● Stored data:
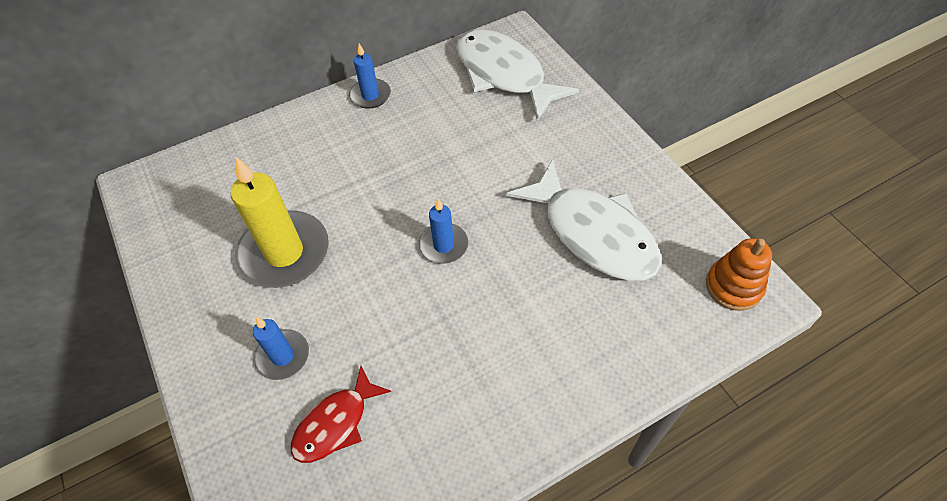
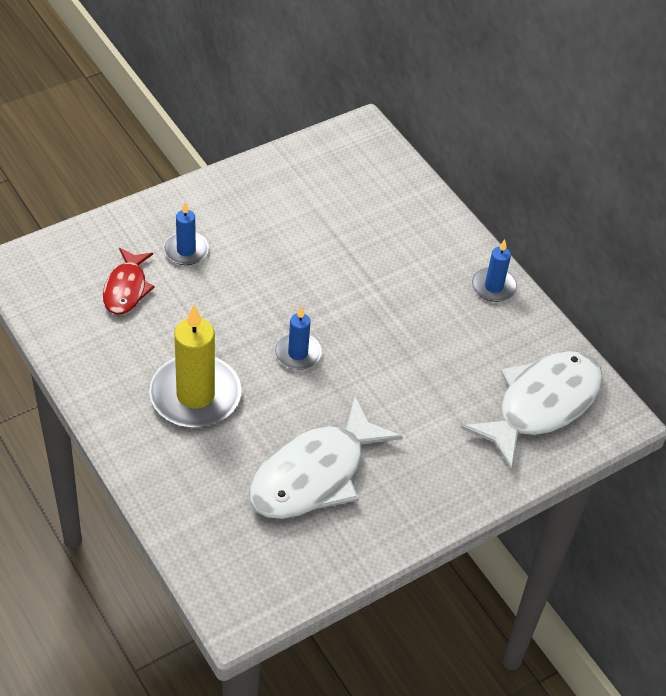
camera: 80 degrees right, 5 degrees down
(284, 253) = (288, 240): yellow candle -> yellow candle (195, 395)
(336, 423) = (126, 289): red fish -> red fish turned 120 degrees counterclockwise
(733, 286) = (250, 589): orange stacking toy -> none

--

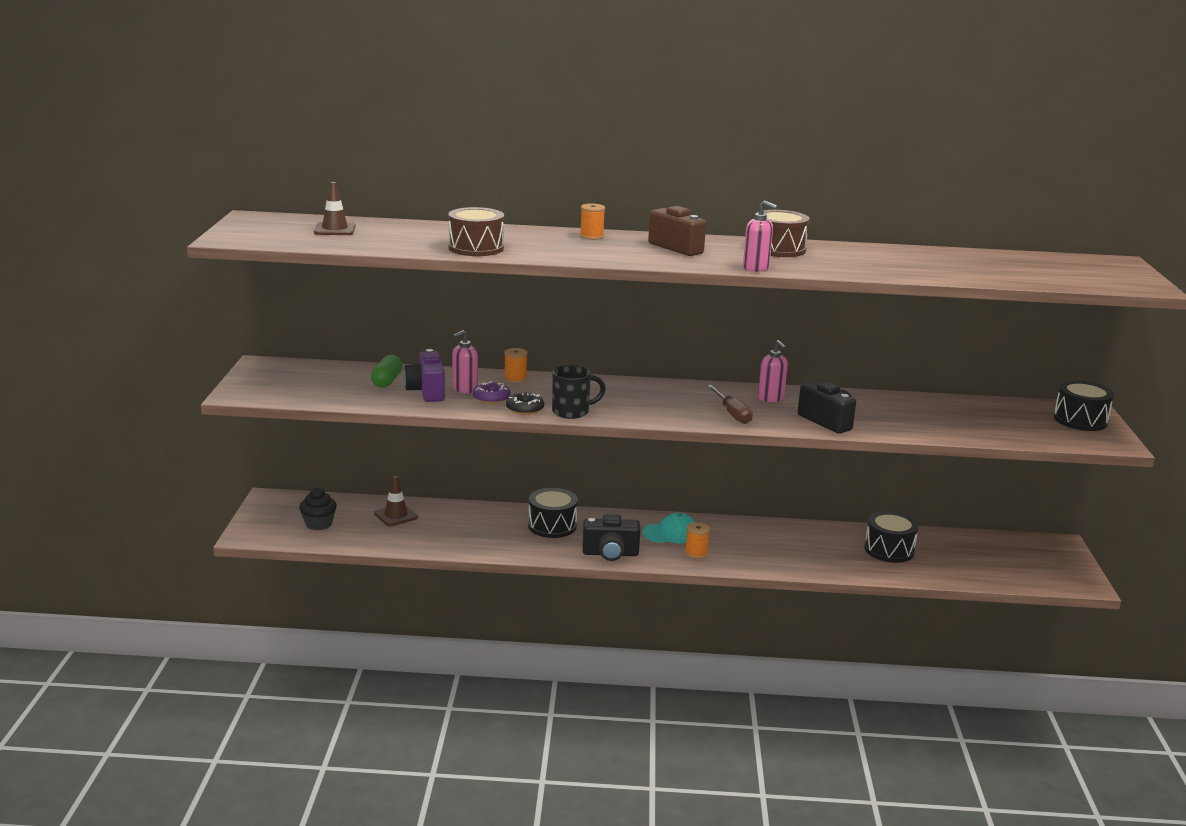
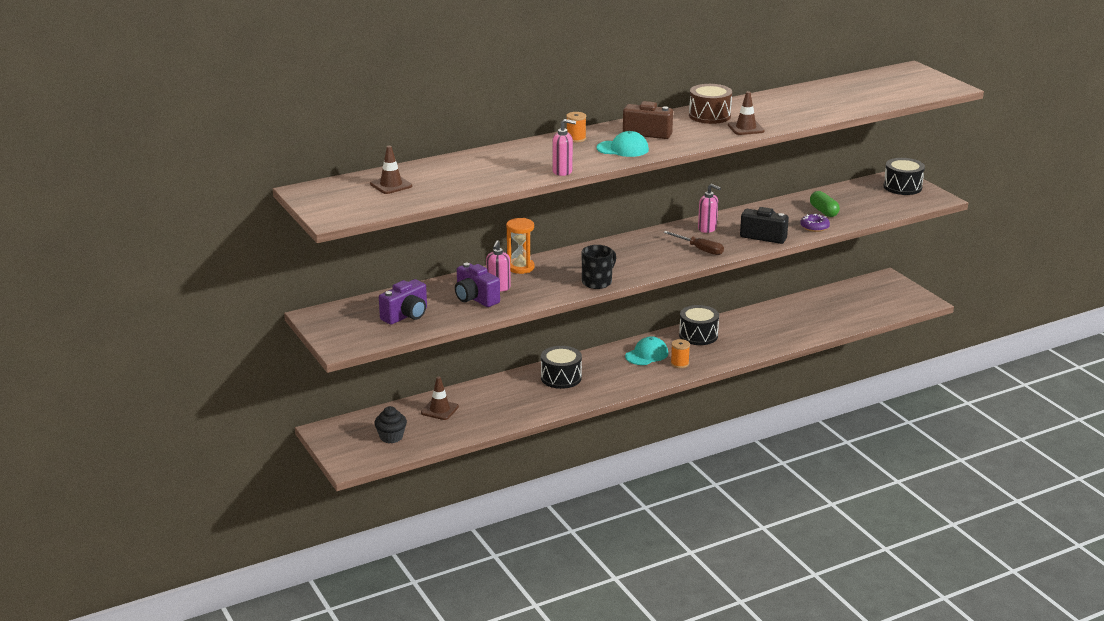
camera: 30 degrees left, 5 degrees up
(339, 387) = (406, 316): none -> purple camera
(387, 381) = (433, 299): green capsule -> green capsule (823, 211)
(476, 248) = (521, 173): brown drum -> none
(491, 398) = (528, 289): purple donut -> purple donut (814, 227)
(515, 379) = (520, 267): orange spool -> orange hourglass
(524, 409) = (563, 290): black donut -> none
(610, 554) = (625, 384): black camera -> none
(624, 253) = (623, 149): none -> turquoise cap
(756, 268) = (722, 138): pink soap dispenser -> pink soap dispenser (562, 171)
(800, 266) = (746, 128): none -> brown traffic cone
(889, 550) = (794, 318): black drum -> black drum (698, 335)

● What this task involves: From the entries above, show each line that includes the string "brown".

● Response box:
(476, 248) = (521, 173): brown drum -> none
(800, 266) = (746, 128): none -> brown traffic cone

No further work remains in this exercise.